To do:
Transcribe the entries that follow, every word as written, and drop the pictures.

(Scene edit records)
———

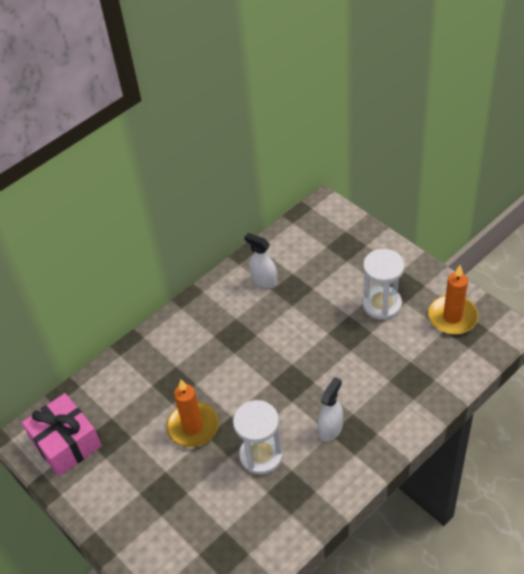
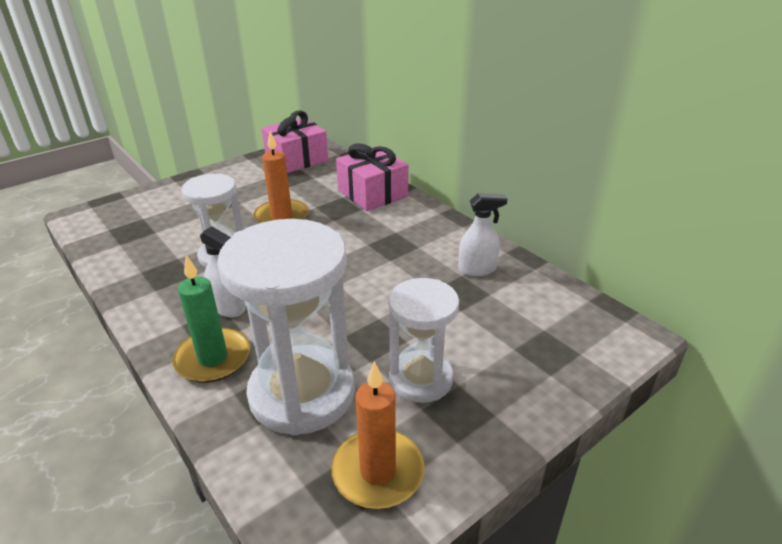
camera: 90 degrees right, 15 degrees down
white spray bottle [244,233,277,288] -> white spray bottle turned 45 degrees clockwise [458,193,507,276]
none -> green candle [172,255,250,383]
none -> white hourglass [217,219,355,436]
none -> pink gift [336,143,409,211]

———

Your solution:
camera: 90 degrees right, 15 degrees down
white spray bottle [244,233,277,288] -> white spray bottle turned 45 degrees clockwise [458,193,507,276]
none -> green candle [172,255,250,383]
none -> white hourglass [217,219,355,436]
none -> pink gift [336,143,409,211]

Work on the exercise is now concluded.